### What you have to do
Each entry must be given again exactly as it appears, with images excluded.

### Source data
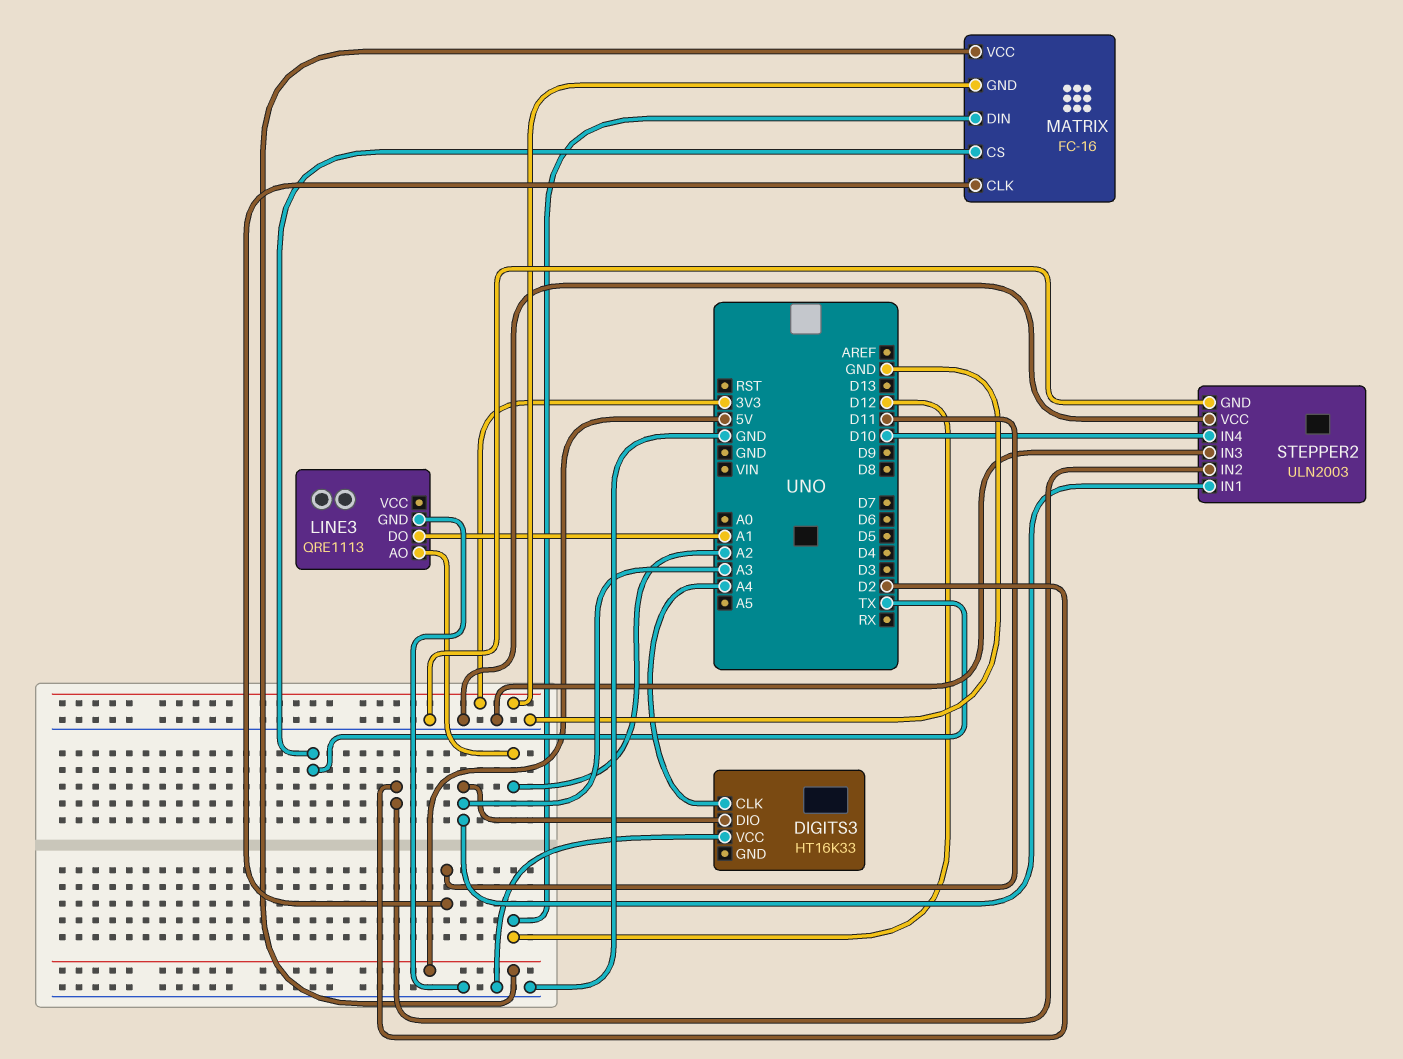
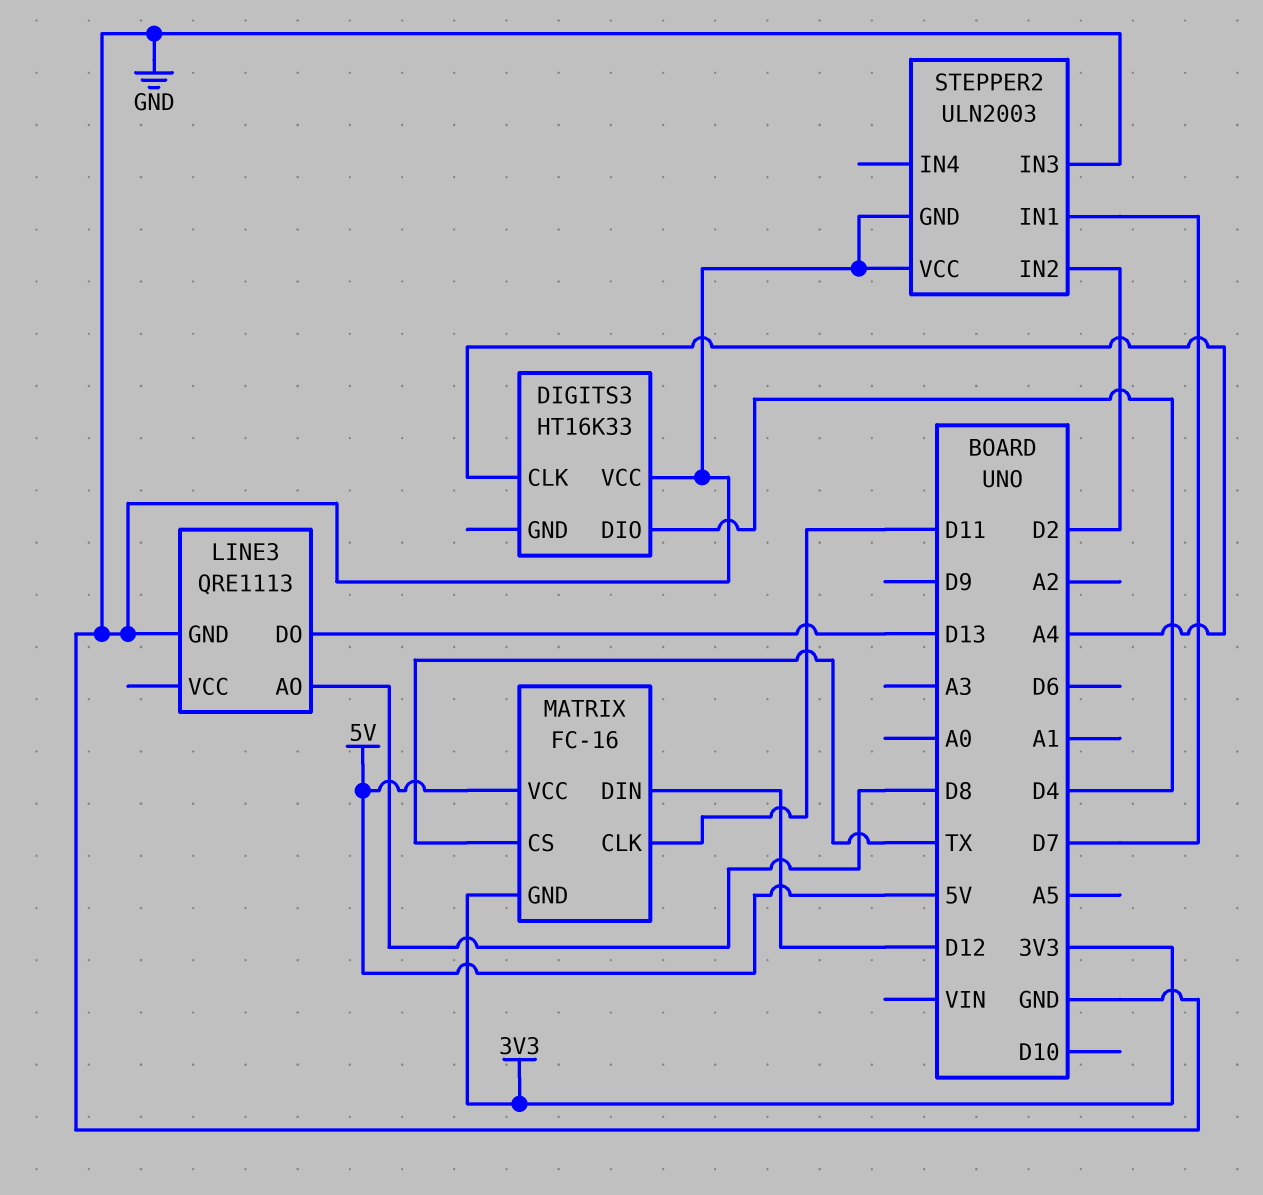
DIGITS3 pin DIO: A3 -> D4
LINE3 pin AO: A2 -> D8
LINE3 pin DO: A1 -> D13
STEPPER2 pin IN1: A3 -> D7
STEPPER2 pin IN4: D10 -> none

### Result for this task
DIGITS3 pin DIO: A3 -> D4
LINE3 pin AO: A2 -> D8
LINE3 pin DO: A1 -> D13
STEPPER2 pin IN1: A3 -> D7
STEPPER2 pin IN4: D10 -> none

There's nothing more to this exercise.